Task goal: The reply should be a single number: the count of lines below that contain the word "test".

(Difference listings)
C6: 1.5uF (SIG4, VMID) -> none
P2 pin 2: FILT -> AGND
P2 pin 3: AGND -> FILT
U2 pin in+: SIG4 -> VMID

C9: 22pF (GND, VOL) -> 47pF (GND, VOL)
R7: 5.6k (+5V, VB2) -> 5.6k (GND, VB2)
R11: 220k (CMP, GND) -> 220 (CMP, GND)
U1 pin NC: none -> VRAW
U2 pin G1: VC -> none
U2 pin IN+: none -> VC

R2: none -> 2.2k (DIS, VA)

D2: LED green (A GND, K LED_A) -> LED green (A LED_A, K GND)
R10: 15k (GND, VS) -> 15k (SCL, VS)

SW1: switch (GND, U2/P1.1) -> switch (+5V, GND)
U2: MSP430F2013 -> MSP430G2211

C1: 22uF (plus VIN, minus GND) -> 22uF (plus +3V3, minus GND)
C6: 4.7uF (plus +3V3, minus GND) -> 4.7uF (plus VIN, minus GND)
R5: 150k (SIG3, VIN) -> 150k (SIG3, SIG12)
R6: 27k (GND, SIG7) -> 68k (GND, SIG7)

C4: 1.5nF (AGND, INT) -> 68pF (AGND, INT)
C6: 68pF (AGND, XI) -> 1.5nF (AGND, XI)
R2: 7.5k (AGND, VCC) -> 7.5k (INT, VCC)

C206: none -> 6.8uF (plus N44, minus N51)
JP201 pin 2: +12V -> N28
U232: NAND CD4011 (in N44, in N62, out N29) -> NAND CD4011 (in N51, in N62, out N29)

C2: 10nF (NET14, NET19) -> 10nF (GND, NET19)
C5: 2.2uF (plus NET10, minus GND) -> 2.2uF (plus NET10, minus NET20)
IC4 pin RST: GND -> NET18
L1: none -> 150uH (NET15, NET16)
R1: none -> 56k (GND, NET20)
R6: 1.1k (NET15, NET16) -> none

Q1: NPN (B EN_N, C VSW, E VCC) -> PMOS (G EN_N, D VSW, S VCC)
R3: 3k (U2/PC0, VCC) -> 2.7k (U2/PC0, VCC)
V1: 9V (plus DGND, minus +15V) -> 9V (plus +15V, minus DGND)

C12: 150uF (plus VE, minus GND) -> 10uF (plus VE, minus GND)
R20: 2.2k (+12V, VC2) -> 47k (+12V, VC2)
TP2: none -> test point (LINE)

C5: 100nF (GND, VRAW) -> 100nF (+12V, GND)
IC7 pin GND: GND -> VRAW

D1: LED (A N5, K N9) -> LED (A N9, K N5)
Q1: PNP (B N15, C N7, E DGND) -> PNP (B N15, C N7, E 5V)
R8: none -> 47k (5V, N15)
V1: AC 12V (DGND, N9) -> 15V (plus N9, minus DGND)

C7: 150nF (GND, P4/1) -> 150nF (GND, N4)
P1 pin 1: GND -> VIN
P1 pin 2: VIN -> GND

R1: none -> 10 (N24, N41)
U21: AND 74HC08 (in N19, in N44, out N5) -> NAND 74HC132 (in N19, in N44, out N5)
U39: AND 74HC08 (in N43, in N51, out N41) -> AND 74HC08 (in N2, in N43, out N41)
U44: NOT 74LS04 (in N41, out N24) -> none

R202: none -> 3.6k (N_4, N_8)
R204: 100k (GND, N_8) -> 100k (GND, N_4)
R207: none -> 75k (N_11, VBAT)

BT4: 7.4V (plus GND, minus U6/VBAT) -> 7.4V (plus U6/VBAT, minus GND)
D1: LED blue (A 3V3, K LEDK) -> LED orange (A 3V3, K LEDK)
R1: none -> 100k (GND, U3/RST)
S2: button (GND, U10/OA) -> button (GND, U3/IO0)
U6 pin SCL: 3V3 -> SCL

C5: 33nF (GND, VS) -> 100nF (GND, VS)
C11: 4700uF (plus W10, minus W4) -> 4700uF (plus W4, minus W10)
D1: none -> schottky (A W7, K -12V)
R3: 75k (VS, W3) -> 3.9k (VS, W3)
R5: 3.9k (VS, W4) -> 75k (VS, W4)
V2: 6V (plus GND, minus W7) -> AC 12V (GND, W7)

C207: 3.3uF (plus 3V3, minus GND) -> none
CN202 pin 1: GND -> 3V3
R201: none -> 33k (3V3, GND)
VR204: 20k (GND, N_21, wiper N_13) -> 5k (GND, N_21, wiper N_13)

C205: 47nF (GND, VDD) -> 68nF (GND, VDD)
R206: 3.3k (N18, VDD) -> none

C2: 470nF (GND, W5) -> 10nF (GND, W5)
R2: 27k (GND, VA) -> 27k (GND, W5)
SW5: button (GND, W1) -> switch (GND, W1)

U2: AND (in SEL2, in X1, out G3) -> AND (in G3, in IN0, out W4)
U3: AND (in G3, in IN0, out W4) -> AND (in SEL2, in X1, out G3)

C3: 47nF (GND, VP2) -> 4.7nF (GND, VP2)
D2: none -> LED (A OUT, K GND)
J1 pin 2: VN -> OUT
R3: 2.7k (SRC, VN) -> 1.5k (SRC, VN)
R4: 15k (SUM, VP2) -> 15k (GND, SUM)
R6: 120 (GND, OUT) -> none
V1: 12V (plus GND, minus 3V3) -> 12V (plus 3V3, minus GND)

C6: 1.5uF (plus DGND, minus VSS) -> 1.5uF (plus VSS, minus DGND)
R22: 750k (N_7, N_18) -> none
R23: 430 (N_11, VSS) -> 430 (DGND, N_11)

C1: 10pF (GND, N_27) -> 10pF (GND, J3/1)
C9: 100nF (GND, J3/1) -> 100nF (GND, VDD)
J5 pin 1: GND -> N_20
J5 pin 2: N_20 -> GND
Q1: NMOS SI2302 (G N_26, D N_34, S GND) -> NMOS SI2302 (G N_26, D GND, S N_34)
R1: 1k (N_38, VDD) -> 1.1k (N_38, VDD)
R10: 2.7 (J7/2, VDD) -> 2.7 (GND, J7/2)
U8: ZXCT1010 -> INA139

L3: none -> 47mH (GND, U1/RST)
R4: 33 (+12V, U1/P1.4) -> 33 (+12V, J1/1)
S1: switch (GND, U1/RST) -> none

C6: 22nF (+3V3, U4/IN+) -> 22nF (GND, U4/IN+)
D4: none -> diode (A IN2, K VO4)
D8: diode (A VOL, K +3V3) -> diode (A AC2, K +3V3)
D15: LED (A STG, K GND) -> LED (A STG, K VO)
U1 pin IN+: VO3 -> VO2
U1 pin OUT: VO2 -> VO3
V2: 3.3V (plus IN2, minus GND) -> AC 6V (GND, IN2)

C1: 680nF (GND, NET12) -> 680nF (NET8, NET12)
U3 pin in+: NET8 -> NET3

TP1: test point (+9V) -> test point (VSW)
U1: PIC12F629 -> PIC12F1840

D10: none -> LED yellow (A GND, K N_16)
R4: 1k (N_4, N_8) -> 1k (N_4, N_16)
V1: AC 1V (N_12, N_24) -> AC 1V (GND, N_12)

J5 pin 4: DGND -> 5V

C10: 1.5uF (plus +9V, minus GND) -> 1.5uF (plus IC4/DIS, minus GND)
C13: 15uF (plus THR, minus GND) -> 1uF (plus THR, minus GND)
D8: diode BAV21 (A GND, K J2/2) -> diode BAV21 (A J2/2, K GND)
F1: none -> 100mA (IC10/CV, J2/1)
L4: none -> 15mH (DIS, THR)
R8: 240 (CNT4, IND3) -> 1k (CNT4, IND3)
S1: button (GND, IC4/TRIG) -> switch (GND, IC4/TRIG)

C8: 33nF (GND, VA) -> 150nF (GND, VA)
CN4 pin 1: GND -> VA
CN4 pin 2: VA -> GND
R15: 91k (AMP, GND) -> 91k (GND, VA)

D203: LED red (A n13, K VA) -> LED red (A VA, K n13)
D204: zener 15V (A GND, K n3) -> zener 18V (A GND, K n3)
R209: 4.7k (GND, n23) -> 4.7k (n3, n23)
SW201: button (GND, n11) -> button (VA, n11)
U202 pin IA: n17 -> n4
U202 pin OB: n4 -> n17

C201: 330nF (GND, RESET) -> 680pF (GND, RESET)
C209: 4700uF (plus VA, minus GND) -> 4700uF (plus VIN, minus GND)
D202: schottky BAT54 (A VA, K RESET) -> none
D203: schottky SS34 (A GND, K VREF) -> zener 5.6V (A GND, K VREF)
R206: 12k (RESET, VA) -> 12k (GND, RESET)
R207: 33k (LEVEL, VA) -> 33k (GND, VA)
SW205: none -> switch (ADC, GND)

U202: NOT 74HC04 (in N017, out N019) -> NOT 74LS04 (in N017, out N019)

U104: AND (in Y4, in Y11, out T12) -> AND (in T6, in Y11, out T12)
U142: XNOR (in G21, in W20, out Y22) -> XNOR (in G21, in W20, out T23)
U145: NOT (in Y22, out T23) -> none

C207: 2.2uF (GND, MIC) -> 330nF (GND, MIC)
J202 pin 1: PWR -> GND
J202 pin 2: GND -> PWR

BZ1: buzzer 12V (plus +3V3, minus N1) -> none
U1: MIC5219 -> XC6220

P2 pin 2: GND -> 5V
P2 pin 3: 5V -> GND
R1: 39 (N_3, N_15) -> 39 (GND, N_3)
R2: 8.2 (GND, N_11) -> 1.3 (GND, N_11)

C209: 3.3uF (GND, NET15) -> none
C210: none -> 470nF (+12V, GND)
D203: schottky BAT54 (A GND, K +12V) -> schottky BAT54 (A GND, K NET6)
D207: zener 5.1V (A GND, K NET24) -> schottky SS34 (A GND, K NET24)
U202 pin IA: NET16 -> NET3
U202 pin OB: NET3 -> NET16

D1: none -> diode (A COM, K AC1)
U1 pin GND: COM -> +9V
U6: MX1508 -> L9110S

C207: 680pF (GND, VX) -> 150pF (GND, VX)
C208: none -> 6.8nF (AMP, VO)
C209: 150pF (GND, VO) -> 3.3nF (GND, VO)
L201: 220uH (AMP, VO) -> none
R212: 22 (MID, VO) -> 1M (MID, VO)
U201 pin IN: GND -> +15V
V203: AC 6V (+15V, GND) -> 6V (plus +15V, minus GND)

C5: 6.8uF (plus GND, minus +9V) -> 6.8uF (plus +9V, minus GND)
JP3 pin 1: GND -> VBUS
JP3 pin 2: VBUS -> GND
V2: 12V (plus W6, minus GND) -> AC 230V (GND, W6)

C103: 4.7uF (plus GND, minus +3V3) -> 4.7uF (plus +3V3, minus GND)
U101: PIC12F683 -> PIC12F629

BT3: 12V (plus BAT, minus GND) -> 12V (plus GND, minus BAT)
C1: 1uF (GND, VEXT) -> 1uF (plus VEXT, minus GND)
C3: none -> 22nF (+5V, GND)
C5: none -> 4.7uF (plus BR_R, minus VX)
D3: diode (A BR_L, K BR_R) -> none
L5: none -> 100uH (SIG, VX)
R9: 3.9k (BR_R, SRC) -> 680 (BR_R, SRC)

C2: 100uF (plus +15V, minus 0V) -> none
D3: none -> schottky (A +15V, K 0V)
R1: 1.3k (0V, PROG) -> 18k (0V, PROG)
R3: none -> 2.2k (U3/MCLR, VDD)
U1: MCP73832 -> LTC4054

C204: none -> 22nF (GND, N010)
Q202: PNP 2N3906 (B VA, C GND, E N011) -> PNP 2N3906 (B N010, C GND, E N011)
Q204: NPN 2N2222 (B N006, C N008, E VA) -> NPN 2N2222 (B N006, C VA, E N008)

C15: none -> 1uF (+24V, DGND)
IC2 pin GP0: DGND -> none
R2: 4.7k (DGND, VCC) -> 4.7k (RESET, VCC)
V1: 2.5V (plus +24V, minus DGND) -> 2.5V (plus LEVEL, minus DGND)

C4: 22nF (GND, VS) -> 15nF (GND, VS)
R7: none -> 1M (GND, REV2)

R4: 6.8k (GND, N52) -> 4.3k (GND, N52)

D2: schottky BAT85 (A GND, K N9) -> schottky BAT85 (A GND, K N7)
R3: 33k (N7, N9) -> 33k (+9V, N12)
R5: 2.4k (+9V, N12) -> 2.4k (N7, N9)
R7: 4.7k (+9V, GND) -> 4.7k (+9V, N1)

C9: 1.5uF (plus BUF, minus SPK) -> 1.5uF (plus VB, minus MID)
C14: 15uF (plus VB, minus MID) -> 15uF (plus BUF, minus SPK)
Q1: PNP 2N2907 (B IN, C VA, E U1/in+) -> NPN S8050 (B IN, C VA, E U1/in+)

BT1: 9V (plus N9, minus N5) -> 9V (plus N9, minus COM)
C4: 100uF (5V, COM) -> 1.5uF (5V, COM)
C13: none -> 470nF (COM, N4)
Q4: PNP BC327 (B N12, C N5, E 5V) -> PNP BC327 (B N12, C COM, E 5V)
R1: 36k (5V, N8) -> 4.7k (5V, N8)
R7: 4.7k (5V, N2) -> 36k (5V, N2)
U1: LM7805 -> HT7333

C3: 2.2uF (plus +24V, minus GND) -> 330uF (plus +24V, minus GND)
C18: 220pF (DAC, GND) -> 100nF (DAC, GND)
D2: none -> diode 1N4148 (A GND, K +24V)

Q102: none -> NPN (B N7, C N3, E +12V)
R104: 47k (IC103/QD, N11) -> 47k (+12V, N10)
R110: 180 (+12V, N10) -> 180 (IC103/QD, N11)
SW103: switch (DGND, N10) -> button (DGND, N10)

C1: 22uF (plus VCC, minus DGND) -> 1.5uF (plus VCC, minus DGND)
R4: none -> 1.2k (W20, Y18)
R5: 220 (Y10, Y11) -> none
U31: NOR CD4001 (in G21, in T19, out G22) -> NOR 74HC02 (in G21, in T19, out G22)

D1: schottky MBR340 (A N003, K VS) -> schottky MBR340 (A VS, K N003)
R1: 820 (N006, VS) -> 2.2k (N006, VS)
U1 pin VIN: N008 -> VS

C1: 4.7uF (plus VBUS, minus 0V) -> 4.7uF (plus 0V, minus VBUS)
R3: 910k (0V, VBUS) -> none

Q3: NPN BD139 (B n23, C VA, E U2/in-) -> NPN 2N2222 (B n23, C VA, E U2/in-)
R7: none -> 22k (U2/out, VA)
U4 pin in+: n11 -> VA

Answer: 2